What needs to be done: Where a line holds the word "duck", copy it from the records.

[Dataset items]

=-=-=-=-=

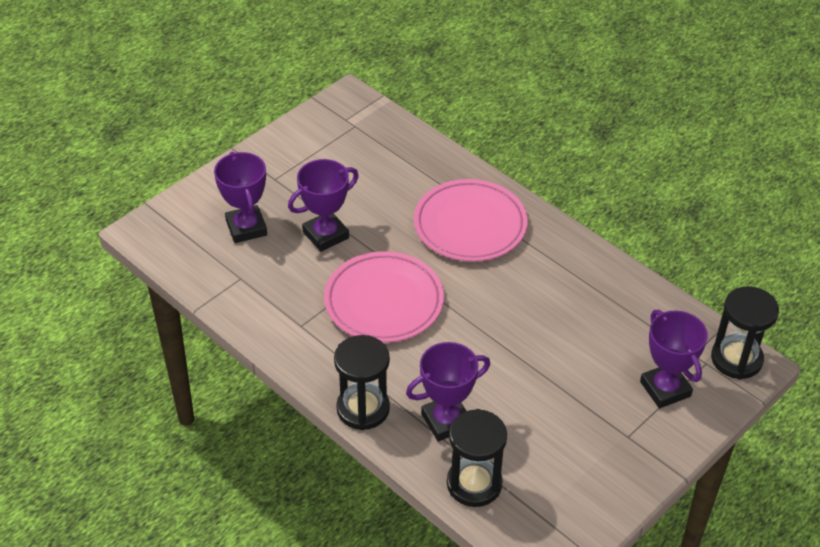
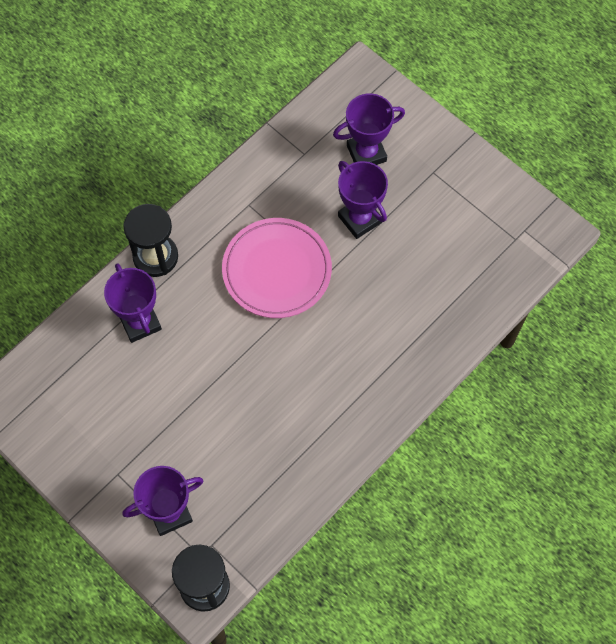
camera: 90 degrees right, 20 degrees up
(470, 225) = (378, 346): pink plate -> none
(474, 484) = (74, 343): black hourglass -> none

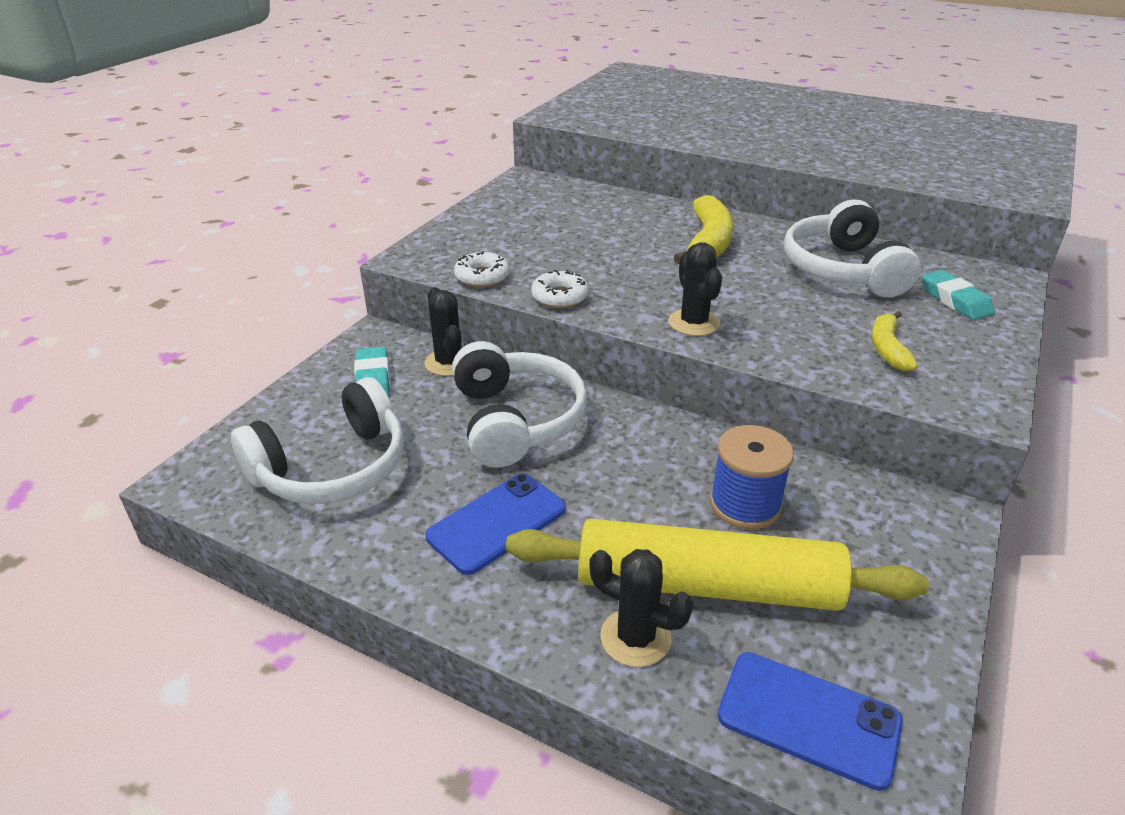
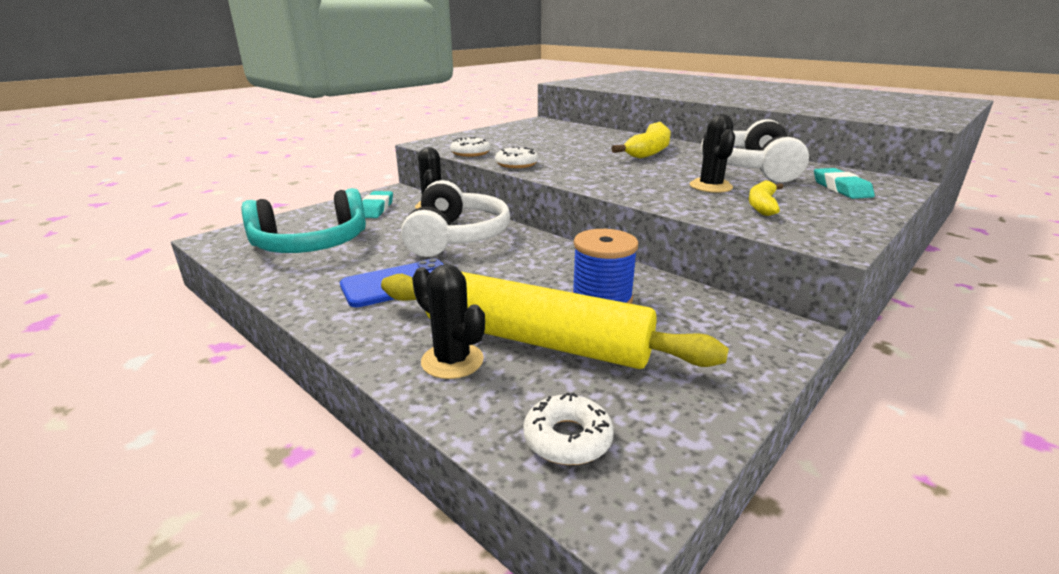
camera: 15 degrees right, 10 degrees down
(332, 467) = (311, 244): white headphones -> turquoise headphones
(693, 323) = (607, 181): black cactus -> black cactus (710, 186)
(808, 718) = (567, 438): blue phone -> white donut

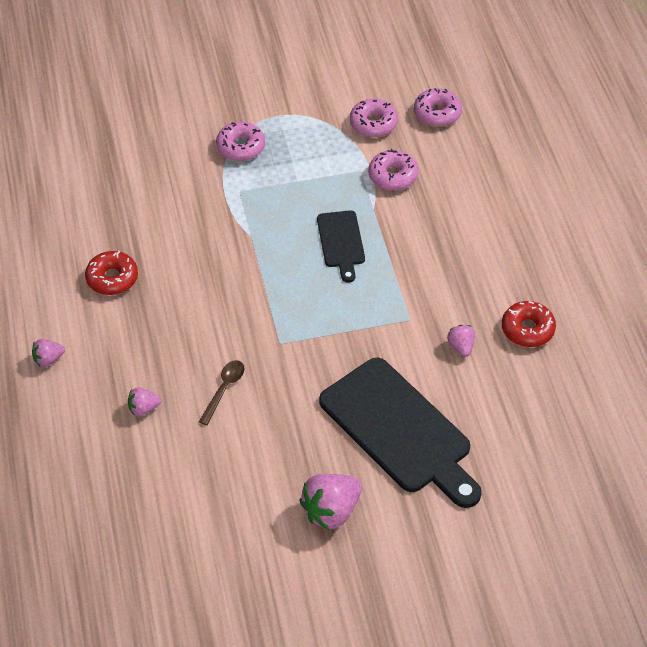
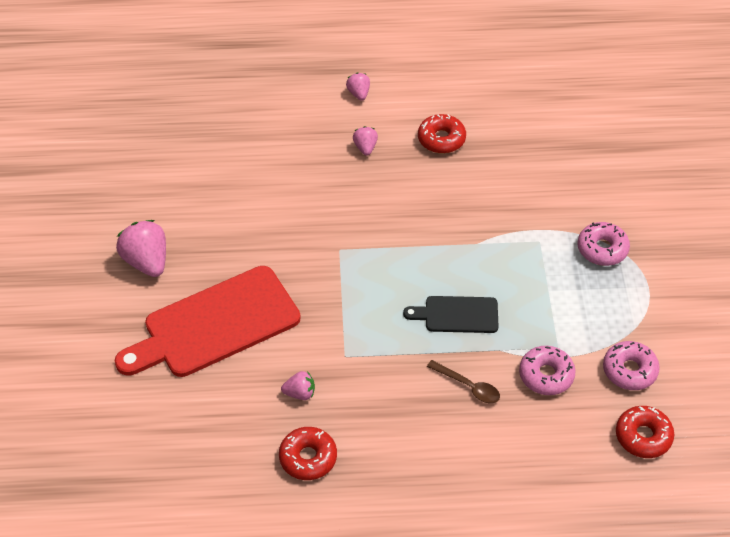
camera: 100 degrees right, 0 degrees up
(143, 409) = (291, 149): pink strawberry -> pink strawberry (365, 148)
(224, 389) = (297, 204): brown spoon -> brown spoon (468, 386)
(399, 430) = (215, 325): black cutting board -> red cutting board
(437, 113) = (643, 436): pink donut -> red donut

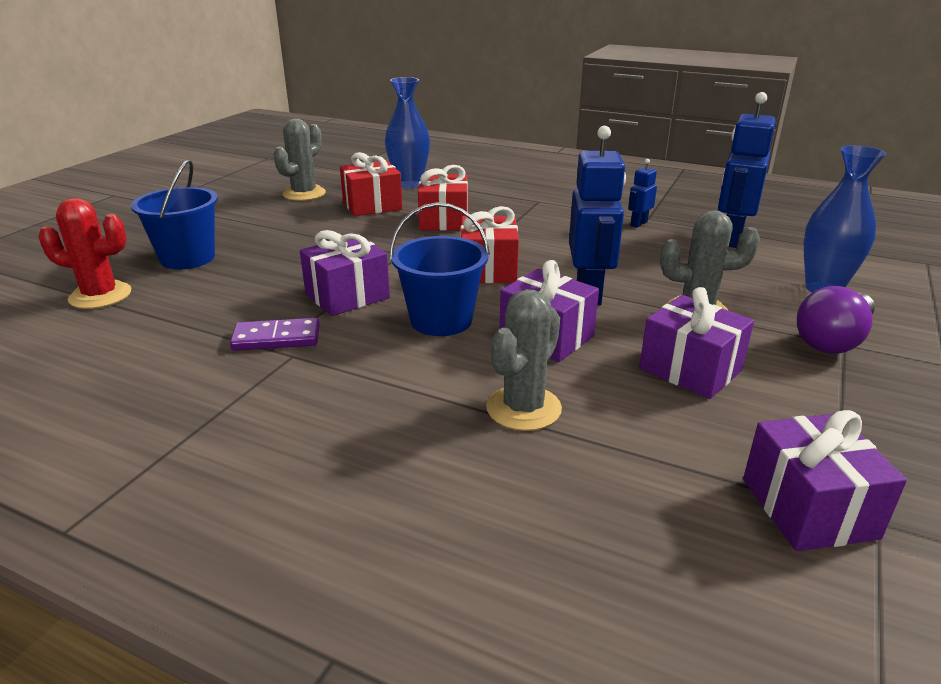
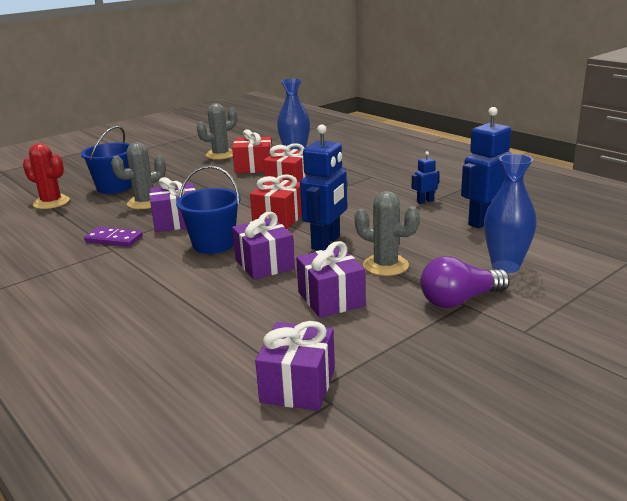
camera: 25 degrees right, 5 degrees down
(523, 408) = (202, 300): grey cactus -> grey cactus (145, 203)

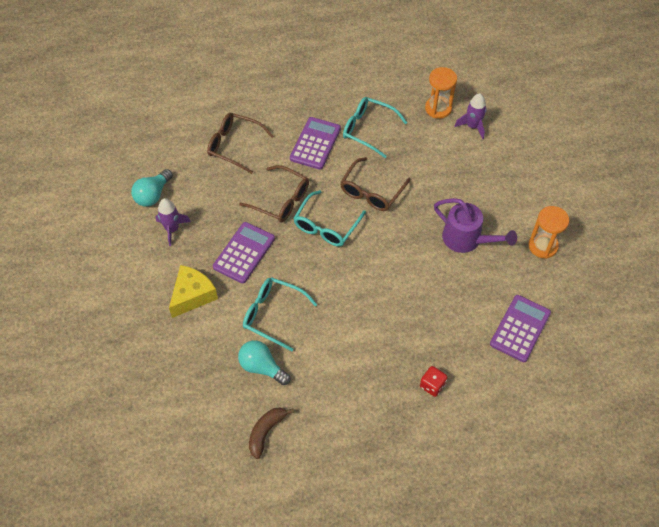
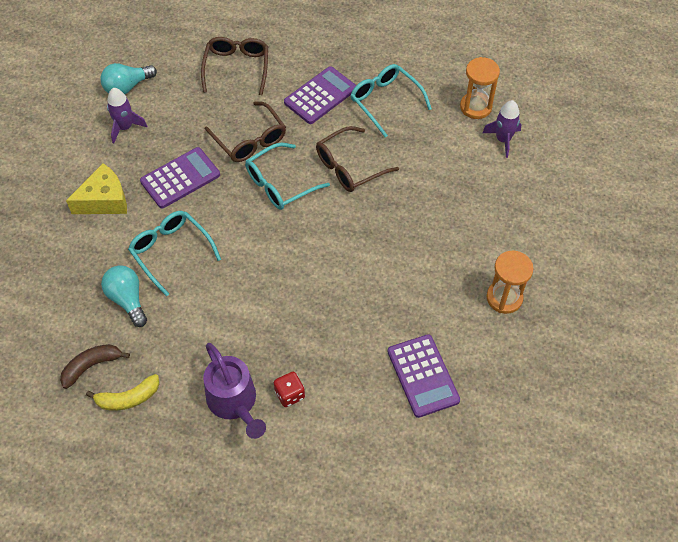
camera: 25 degrees right, 0 degrees up
(234, 145) = (237, 68): brown glasses -> brown glasses turned 45 degrees clockwise
(311, 444) = (128, 398): none -> yellow banana
(467, 239) = (422, 257): purple watering can -> purple watering can (234, 403)
(520, 328) = (423, 376): purple calculator -> purple calculator turned 105 degrees clockwise

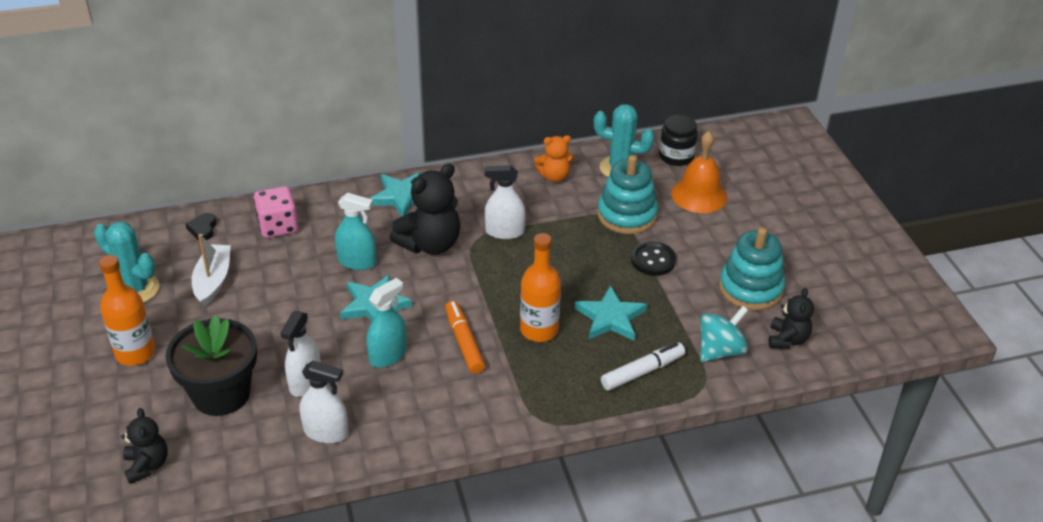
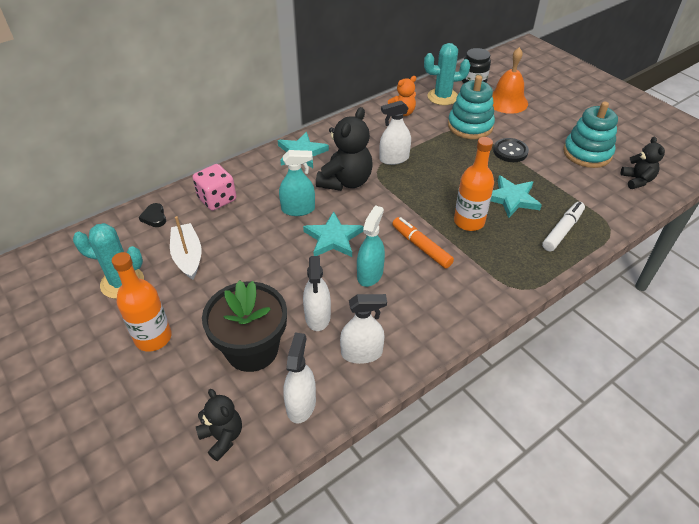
camera: 20 degrees left, 5 degrees up
(236, 460) = (301, 404): none -> white spray bottle
(720, 350) = (601, 200): turquoise spinning top -> none

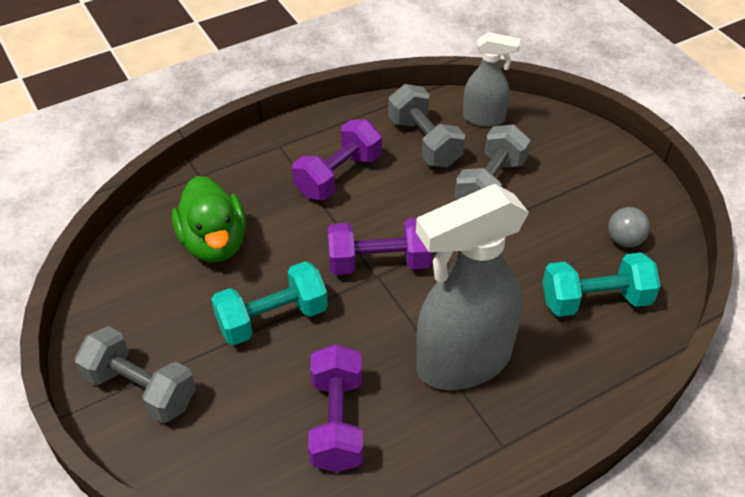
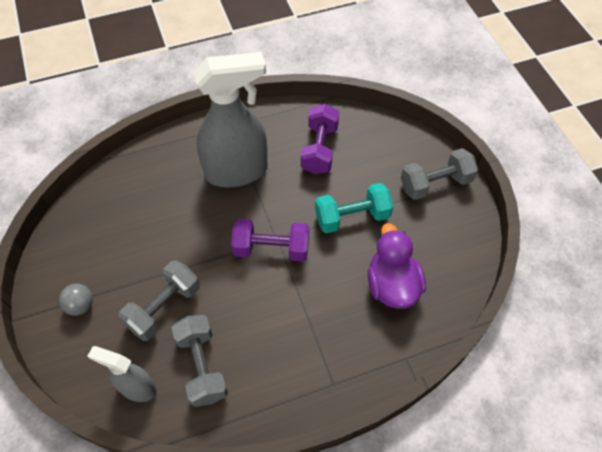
camera: 170 degrees left, 10 degrees up
(140, 389) = (435, 184): grey dumbbell -> grey dumbbell turned 60 degrees counterclockwise
(214, 243) = (392, 285): green duck -> purple duck
(338, 175) = (286, 338): purple dumbbell -> none
(595, 300) = (136, 198): turquoise dumbbell -> none
(624, 240) = (89, 239): grey ball -> grey ball (81, 305)

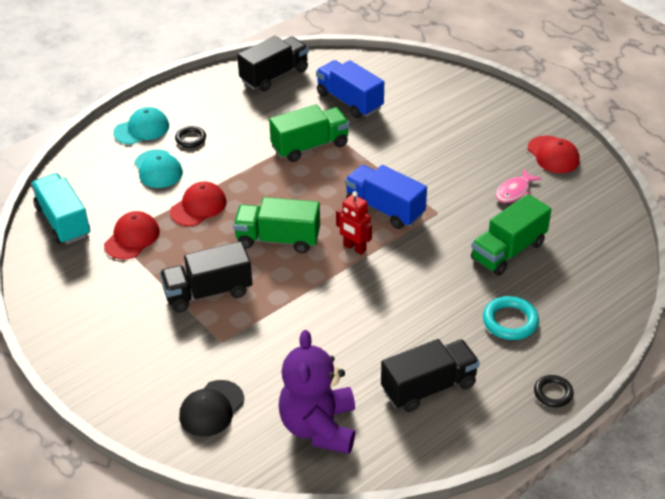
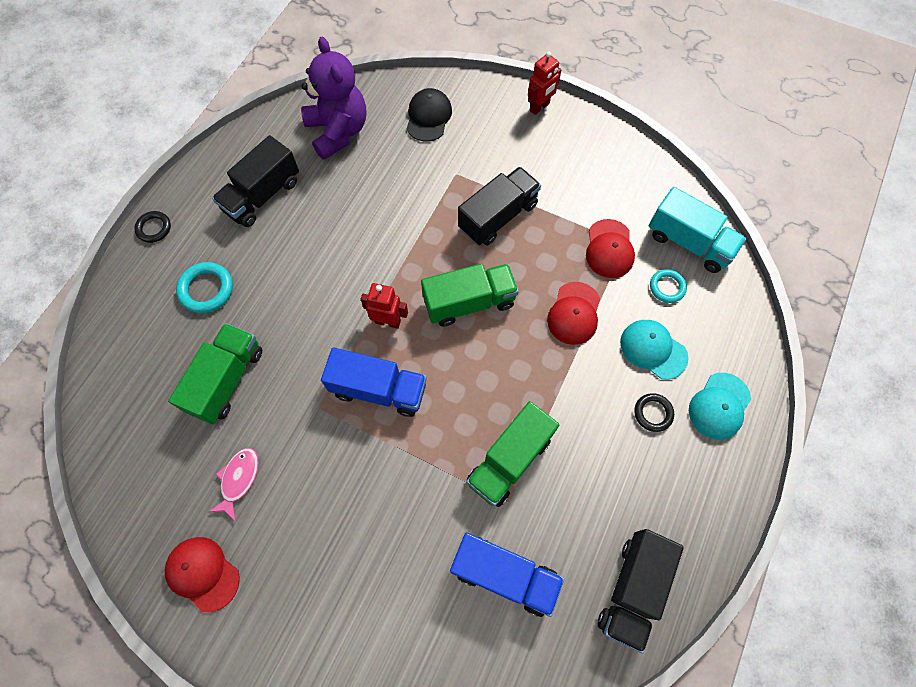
camera: 155 degrees right, 25 degrees up
(89, 377) = (539, 107): none -> red robot
(111, 200) = (667, 287): none -> turquoise ring

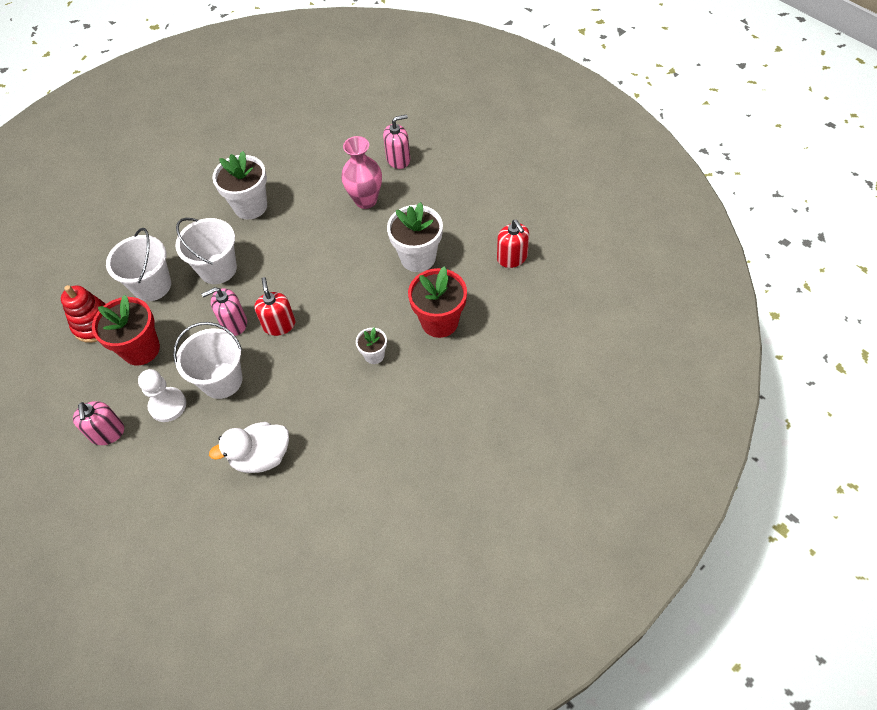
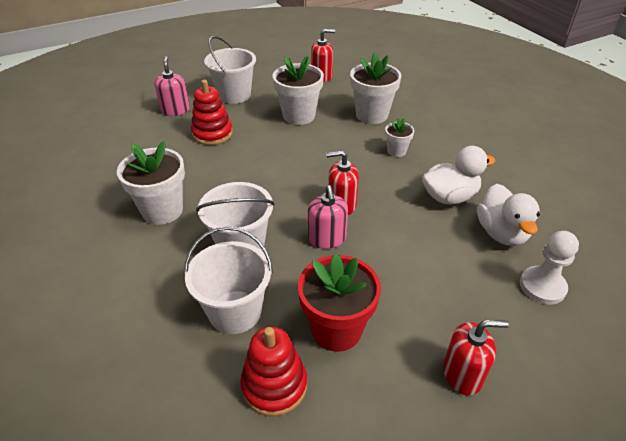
camera: 80 degrees left, 15 degrees down
(107, 433) = (462, 374): pink soap dispenser -> red soap dispenser
(168, 405) = (428, 306): white pawn -> white pawn (542, 286)
(222, 380) = (402, 255): white bucket -> white bucket (234, 95)
(307, 410) = (449, 197): none -> white duck
(366, 200) = (212, 134): pink vase -> red stacking toy
(439, 322) = (371, 115): red flower pot -> white flower pot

=-=-=-=-=

Task response:
(214, 243) = (392, 285): green duck -> purple duck
(307, 410) = (449, 197): none -> white duck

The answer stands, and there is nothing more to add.